- **Extracted information**
* * * * *
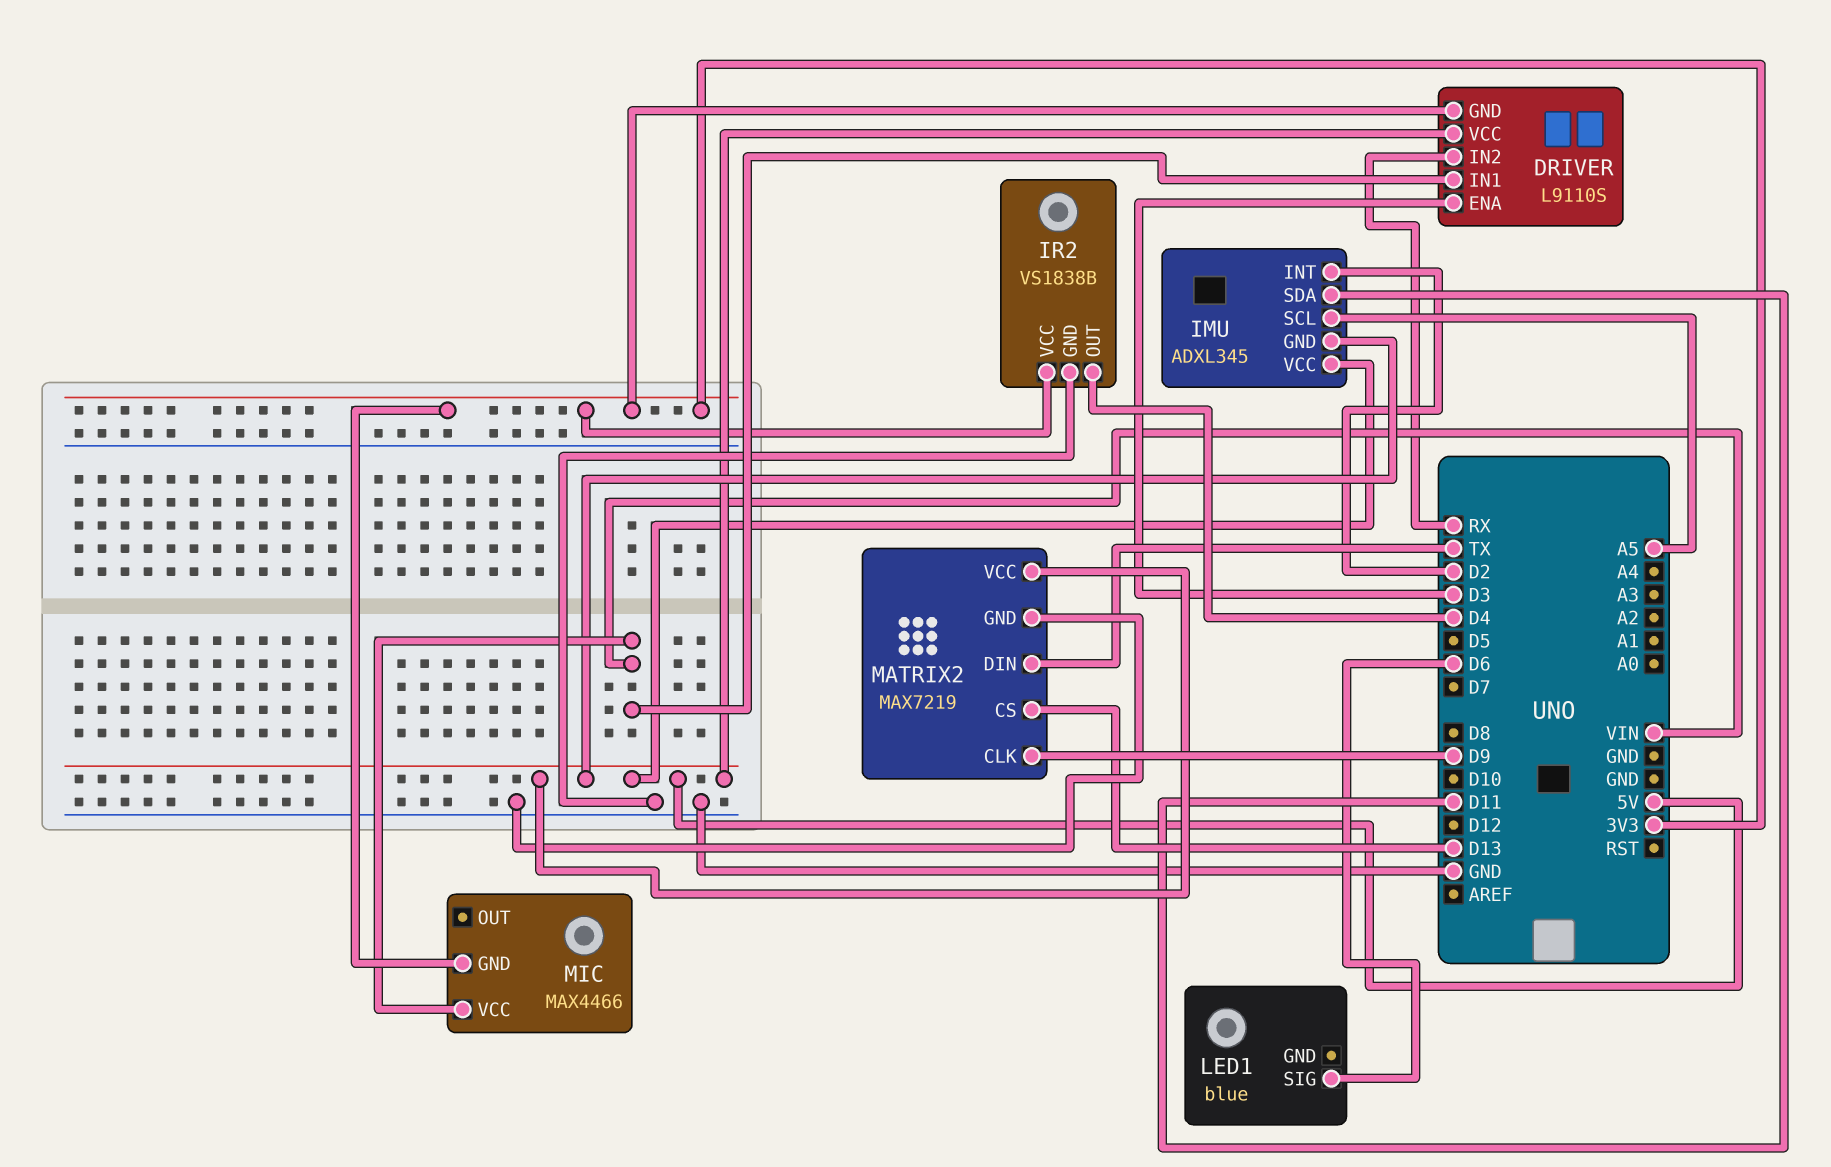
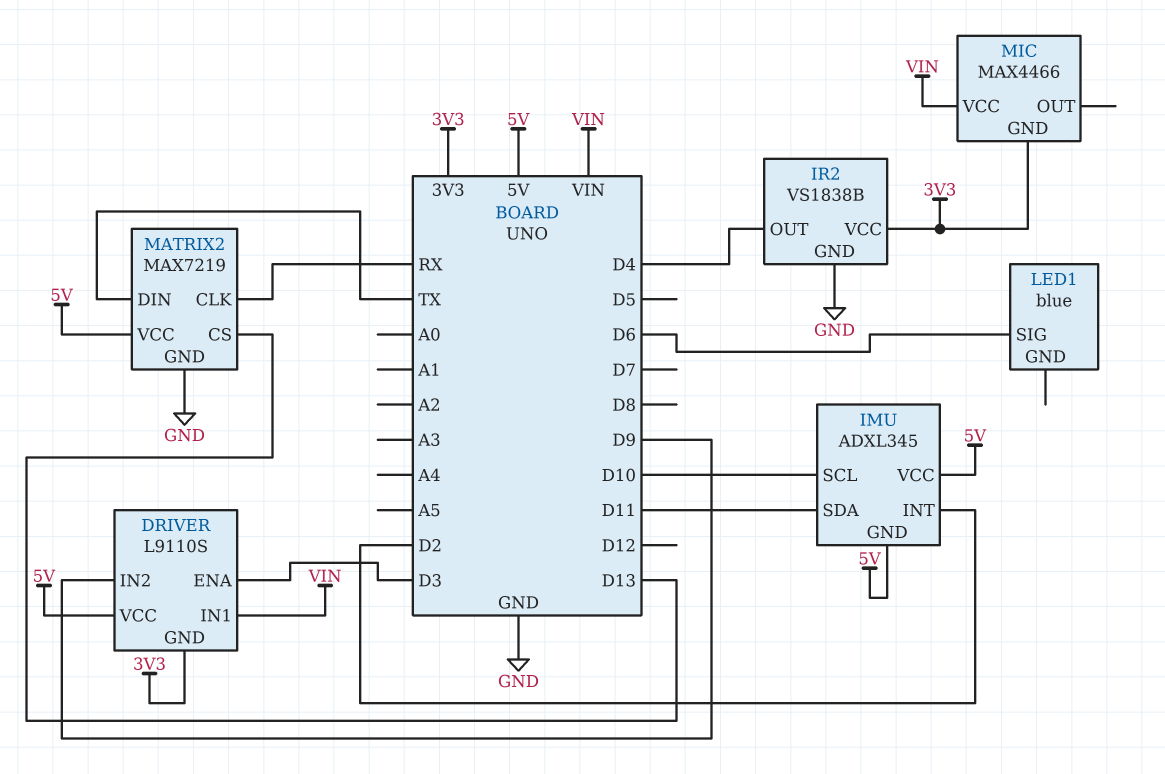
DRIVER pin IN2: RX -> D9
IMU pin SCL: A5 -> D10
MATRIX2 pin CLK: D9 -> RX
* * * * *
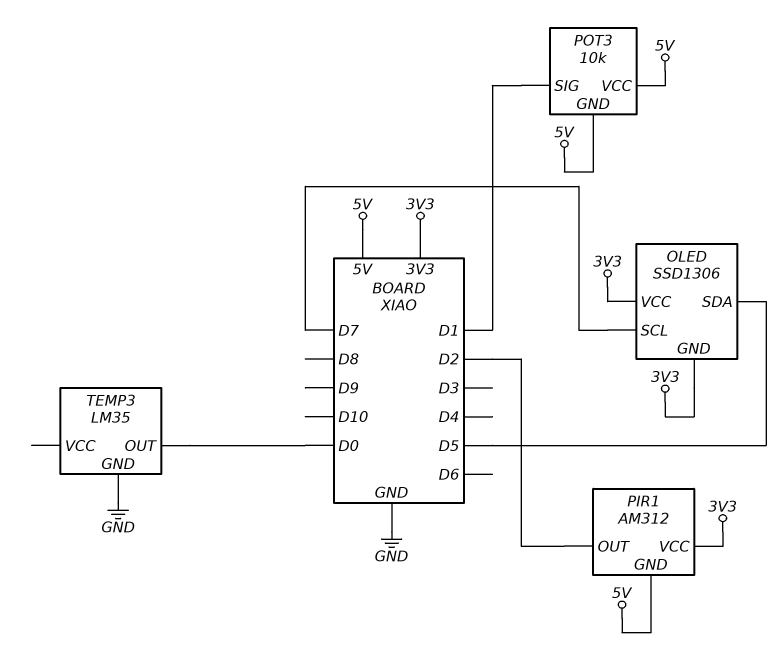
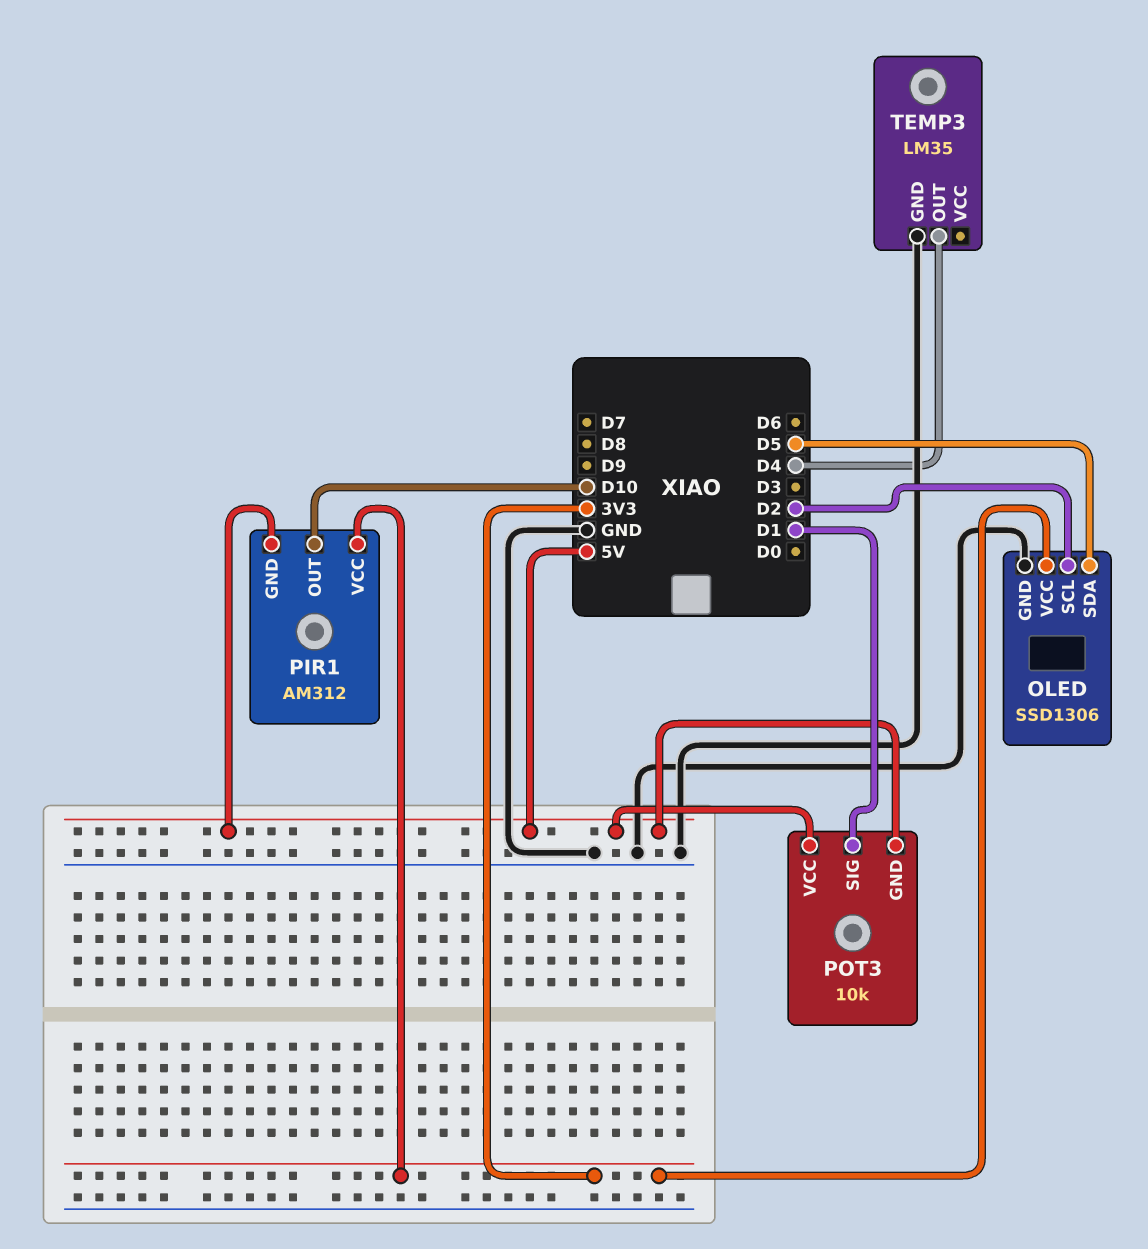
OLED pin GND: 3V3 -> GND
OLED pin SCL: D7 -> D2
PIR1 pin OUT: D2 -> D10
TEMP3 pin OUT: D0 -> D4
* * * * *
- **Exercise requirements**
Determine how many lines in the entries above hold the string "OLED", then report that number and nothing further.

- **Output for this task**
2